[Before-and-after object lists]

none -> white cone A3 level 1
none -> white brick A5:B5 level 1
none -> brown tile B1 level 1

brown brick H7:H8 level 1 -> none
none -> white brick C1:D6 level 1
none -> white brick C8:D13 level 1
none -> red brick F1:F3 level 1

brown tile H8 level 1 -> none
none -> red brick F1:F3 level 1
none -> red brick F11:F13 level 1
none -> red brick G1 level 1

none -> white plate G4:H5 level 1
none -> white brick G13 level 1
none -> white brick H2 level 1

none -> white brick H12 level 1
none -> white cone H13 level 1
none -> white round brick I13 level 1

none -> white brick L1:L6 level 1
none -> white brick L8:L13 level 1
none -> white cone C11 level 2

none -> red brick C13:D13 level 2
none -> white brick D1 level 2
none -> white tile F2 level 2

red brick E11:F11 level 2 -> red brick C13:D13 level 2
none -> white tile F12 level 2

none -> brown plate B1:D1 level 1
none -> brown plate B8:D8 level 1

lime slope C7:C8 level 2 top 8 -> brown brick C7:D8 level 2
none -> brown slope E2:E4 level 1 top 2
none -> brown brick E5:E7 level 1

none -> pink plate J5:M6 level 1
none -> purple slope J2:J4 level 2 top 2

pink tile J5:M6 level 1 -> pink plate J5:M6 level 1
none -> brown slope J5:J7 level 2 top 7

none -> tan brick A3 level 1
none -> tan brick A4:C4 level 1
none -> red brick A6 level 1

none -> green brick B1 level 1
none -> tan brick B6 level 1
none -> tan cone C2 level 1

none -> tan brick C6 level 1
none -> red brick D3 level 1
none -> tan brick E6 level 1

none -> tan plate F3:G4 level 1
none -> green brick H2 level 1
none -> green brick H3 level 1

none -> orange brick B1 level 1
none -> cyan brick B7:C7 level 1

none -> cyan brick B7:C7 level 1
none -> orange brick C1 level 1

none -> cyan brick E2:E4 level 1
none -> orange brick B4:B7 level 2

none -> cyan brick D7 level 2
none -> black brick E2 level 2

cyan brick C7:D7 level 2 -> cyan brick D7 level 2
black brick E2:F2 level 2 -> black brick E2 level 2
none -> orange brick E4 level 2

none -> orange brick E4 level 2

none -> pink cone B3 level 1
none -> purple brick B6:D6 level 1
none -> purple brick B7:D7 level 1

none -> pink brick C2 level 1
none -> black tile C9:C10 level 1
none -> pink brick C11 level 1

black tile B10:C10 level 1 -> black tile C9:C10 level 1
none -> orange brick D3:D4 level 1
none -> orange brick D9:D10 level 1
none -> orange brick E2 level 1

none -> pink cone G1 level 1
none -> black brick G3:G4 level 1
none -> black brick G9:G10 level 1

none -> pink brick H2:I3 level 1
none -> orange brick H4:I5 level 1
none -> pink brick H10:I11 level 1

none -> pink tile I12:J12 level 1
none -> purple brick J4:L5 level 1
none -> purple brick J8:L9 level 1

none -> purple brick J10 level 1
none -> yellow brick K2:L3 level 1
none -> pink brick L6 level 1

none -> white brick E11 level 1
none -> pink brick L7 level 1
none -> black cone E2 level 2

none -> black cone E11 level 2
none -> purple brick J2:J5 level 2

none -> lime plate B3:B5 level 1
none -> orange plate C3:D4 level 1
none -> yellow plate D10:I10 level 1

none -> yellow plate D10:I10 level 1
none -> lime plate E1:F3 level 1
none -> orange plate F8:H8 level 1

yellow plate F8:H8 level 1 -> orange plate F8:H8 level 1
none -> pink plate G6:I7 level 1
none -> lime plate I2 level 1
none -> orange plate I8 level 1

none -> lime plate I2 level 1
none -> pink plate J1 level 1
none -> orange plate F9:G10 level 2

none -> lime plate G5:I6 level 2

> [Description of the task] Repeat only the tail of the entries, exactly: the line containing "none -> tan cone C2 level 1" and every line after it, to the end.

> [Answer box]
none -> tan cone C2 level 1

none -> tan brick C6 level 1
none -> red brick D3 level 1
none -> tan brick E6 level 1

none -> tan plate F3:G4 level 1
none -> green brick H2 level 1
none -> green brick H3 level 1

none -> orange brick B1 level 1
none -> cyan brick B7:C7 level 1

none -> cyan brick B7:C7 level 1
none -> orange brick C1 level 1

none -> cyan brick E2:E4 level 1
none -> orange brick B4:B7 level 2

none -> cyan brick D7 level 2
none -> black brick E2 level 2

cyan brick C7:D7 level 2 -> cyan brick D7 level 2
black brick E2:F2 level 2 -> black brick E2 level 2
none -> orange brick E4 level 2

none -> orange brick E4 level 2

none -> pink cone B3 level 1
none -> purple brick B6:D6 level 1
none -> purple brick B7:D7 level 1

none -> pink brick C2 level 1
none -> black tile C9:C10 level 1
none -> pink brick C11 level 1

black tile B10:C10 level 1 -> black tile C9:C10 level 1
none -> orange brick D3:D4 level 1
none -> orange brick D9:D10 level 1
none -> orange brick E2 level 1

none -> pink cone G1 level 1
none -> black brick G3:G4 level 1
none -> black brick G9:G10 level 1

none -> pink brick H2:I3 level 1
none -> orange brick H4:I5 level 1
none -> pink brick H10:I11 level 1

none -> pink tile I12:J12 level 1
none -> purple brick J4:L5 level 1
none -> purple brick J8:L9 level 1

none -> purple brick J10 level 1
none -> yellow brick K2:L3 level 1
none -> pink brick L6 level 1

none -> white brick E11 level 1
none -> pink brick L7 level 1
none -> black cone E2 level 2

none -> black cone E11 level 2
none -> purple brick J2:J5 level 2

none -> lime plate B3:B5 level 1
none -> orange plate C3:D4 level 1
none -> yellow plate D10:I10 level 1

none -> yellow plate D10:I10 level 1
none -> lime plate E1:F3 level 1
none -> orange plate F8:H8 level 1

yellow plate F8:H8 level 1 -> orange plate F8:H8 level 1
none -> pink plate G6:I7 level 1
none -> lime plate I2 level 1
none -> orange plate I8 level 1

none -> lime plate I2 level 1
none -> pink plate J1 level 1
none -> orange plate F9:G10 level 2

none -> lime plate G5:I6 level 2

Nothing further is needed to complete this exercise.